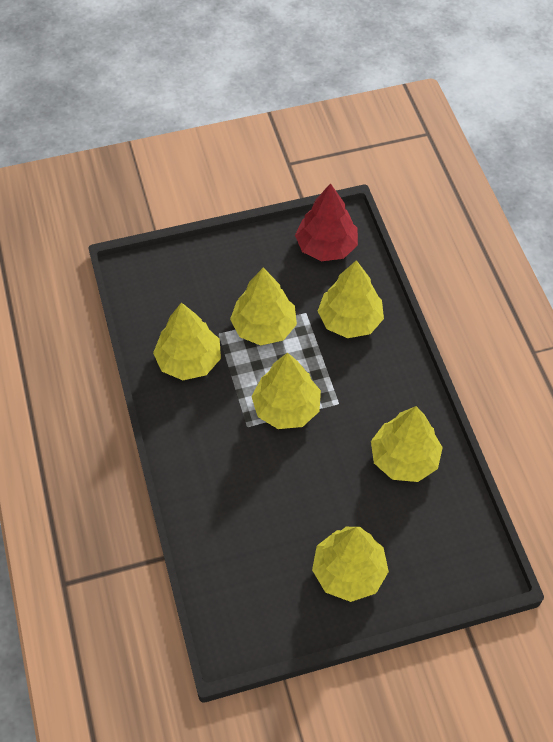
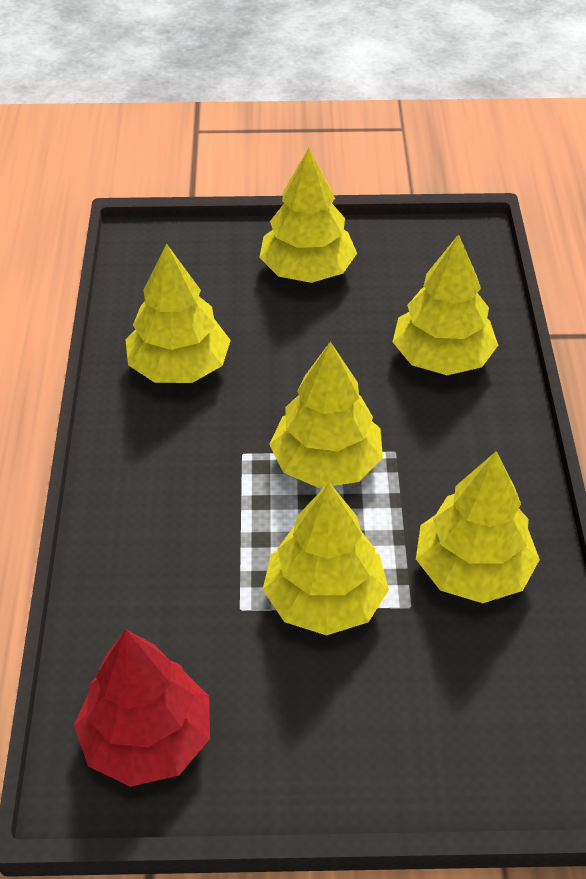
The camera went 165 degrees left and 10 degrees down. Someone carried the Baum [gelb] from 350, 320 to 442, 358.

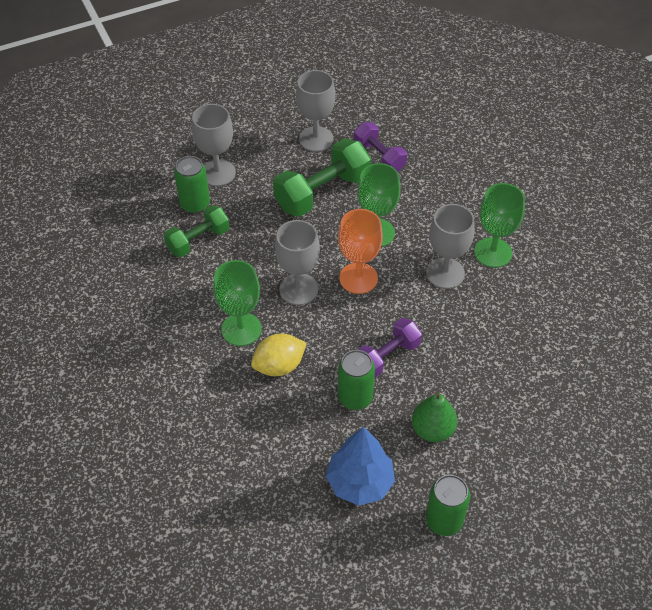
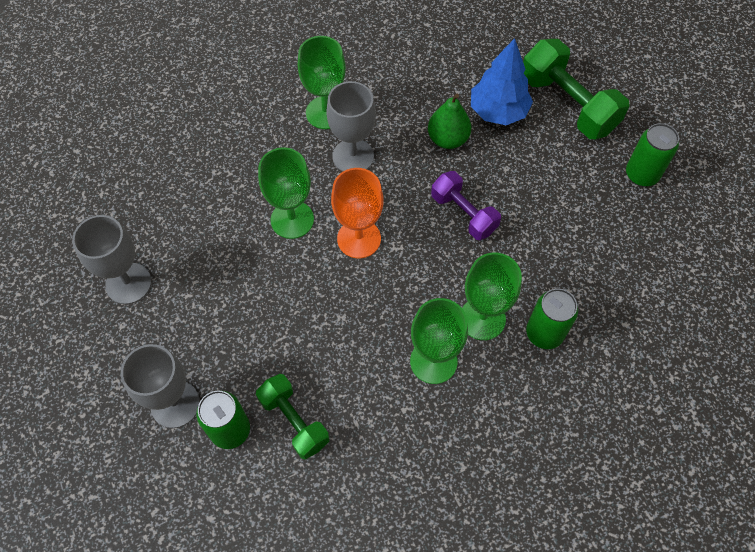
The camera went 90 degrees left and 10 degrees up. Someone took away the Hantel [lila] at 379, 157. Someone carried the Hantel [grün] from 322, 192 to 568, 104. Someone took away the Kelch [grau] at 298, 289. Someone swapped the Zitrone [gelb] at 279, 366 for the Kelch [grün] at 482, 318. Someone carried the Dose [grün] from 355, 397 to 544, 333. Someone carried the Birne [grün] from 432, 429 to 447, 139. Someone carried the Baum [blau] from 360, 482 to 498, 111.

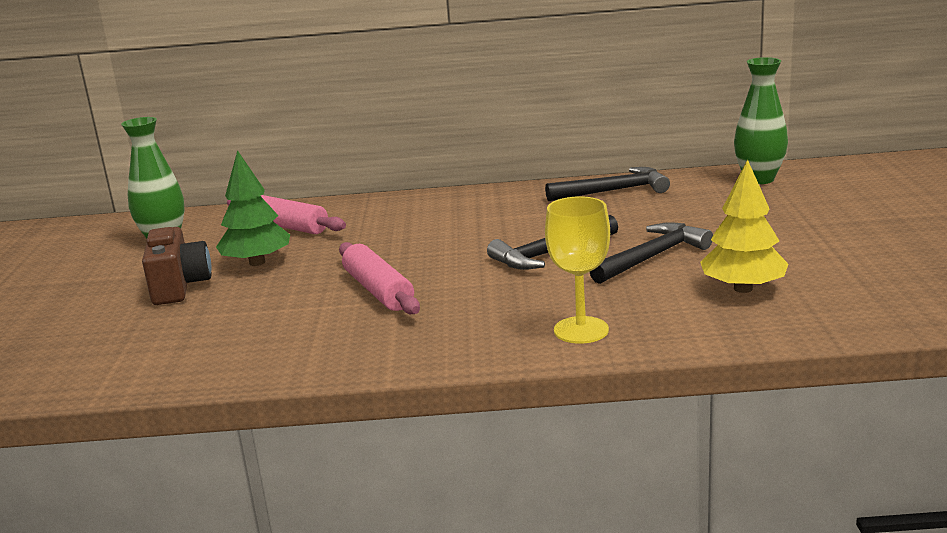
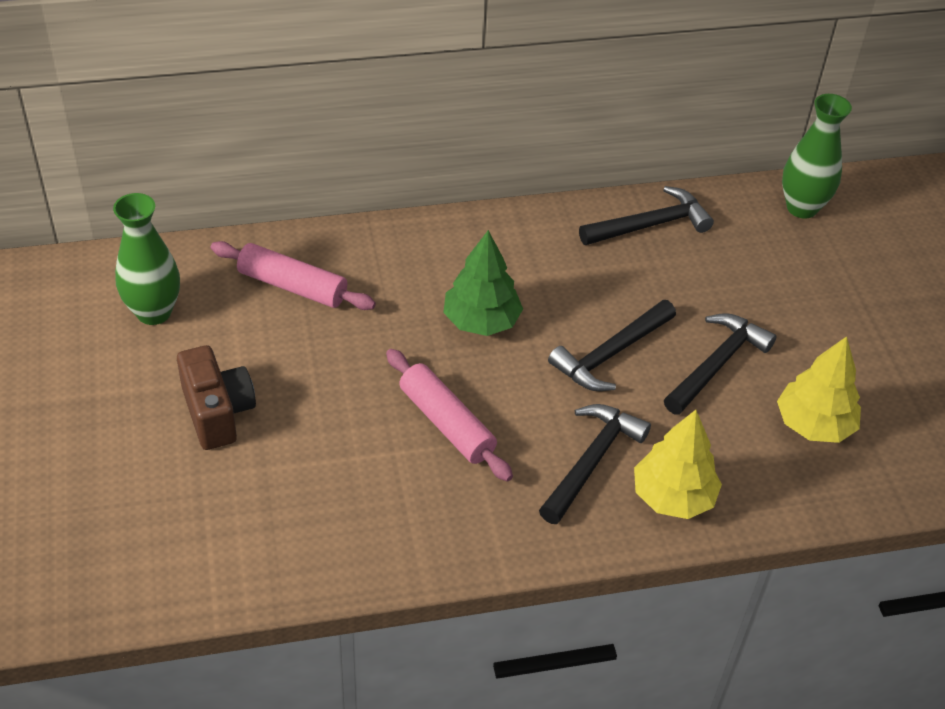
The camera went 15 degrees left and 25 degrees up. Someone carried the Baum [grün] from 257, 262 to 481, 321. Someone swapped the Kelch [gelb] at 581, 330 for the Baum [gelb] at 673, 496. Someone put down the Hammer [schwarz] at 591, 461.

:: What is being asked ::
Your answer should be the lines of the material above that include "Kelch".

:: Reply to the exercise ::
The camera went 90 degrees left and 10 degrees up. Someone took away the Hantel [lila] at 379, 157. Someone carried the Hantel [grün] from 322, 192 to 568, 104. Someone took away the Kelch [grau] at 298, 289. Someone swapped the Zitrone [gelb] at 279, 366 for the Kelch [grün] at 482, 318. Someone carried the Dose [grün] from 355, 397 to 544, 333. Someone carried the Birne [grün] from 432, 429 to 447, 139. Someone carried the Baum [blau] from 360, 482 to 498, 111.
The camera went 15 degrees left and 25 degrees up. Someone carried the Baum [grün] from 257, 262 to 481, 321. Someone swapped the Kelch [gelb] at 581, 330 for the Baum [gelb] at 673, 496. Someone put down the Hammer [schwarz] at 591, 461.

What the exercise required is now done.